## Instructions for the task
Please set down the entries below once more, exactly.

##### Extracted entries

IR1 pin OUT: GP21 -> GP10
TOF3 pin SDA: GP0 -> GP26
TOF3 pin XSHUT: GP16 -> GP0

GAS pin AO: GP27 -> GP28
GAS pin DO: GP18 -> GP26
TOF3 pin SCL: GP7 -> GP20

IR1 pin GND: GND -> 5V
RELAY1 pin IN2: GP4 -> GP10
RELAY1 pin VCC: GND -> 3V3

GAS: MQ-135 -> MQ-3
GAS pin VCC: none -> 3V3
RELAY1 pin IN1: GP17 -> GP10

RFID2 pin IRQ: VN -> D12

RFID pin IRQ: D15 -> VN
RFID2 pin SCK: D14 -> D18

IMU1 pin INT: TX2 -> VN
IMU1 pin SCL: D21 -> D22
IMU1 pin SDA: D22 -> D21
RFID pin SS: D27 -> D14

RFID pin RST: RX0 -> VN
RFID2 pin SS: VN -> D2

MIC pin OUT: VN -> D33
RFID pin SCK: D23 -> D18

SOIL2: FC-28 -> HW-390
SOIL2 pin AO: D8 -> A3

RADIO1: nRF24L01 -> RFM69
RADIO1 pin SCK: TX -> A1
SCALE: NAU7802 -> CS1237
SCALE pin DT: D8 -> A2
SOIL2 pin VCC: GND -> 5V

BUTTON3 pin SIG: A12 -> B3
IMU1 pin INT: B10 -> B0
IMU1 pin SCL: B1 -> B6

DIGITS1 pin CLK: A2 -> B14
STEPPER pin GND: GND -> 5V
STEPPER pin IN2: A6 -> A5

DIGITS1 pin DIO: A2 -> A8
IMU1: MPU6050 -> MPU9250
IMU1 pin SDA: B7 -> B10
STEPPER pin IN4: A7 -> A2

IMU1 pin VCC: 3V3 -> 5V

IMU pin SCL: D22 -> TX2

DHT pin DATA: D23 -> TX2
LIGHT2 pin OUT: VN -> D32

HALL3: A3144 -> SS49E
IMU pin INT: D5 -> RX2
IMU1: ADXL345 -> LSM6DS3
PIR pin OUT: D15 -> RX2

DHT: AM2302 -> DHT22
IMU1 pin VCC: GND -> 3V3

##########

## Worked solution
IR1 pin OUT: GP21 -> GP10
TOF3 pin SDA: GP0 -> GP26
TOF3 pin XSHUT: GP16 -> GP0

GAS pin AO: GP27 -> GP28
GAS pin DO: GP18 -> GP26
TOF3 pin SCL: GP7 -> GP20

IR1 pin GND: GND -> 5V
RELAY1 pin IN2: GP4 -> GP10
RELAY1 pin VCC: GND -> 3V3

GAS: MQ-135 -> MQ-3
GAS pin VCC: none -> 3V3
RELAY1 pin IN1: GP17 -> GP10

RFID2 pin IRQ: VN -> D12

RFID pin IRQ: D15 -> VN
RFID2 pin SCK: D14 -> D18

IMU1 pin INT: TX2 -> VN
IMU1 pin SCL: D21 -> D22
IMU1 pin SDA: D22 -> D21
RFID pin SS: D27 -> D14

RFID pin RST: RX0 -> VN
RFID2 pin SS: VN -> D2

MIC pin OUT: VN -> D33
RFID pin SCK: D23 -> D18

SOIL2: FC-28 -> HW-390
SOIL2 pin AO: D8 -> A3

RADIO1: nRF24L01 -> RFM69
RADIO1 pin SCK: TX -> A1
SCALE: NAU7802 -> CS1237
SCALE pin DT: D8 -> A2
SOIL2 pin VCC: GND -> 5V

BUTTON3 pin SIG: A12 -> B3
IMU1 pin INT: B10 -> B0
IMU1 pin SCL: B1 -> B6

DIGITS1 pin CLK: A2 -> B14
STEPPER pin GND: GND -> 5V
STEPPER pin IN2: A6 -> A5

DIGITS1 pin DIO: A2 -> A8
IMU1: MPU6050 -> MPU9250
IMU1 pin SDA: B7 -> B10
STEPPER pin IN4: A7 -> A2

IMU1 pin VCC: 3V3 -> 5V

IMU pin SCL: D22 -> TX2

DHT pin DATA: D23 -> TX2
LIGHT2 pin OUT: VN -> D32

HALL3: A3144 -> SS49E
IMU pin INT: D5 -> RX2
IMU1: ADXL345 -> LSM6DS3
PIR pin OUT: D15 -> RX2

DHT: AM2302 -> DHT22
IMU1 pin VCC: GND -> 3V3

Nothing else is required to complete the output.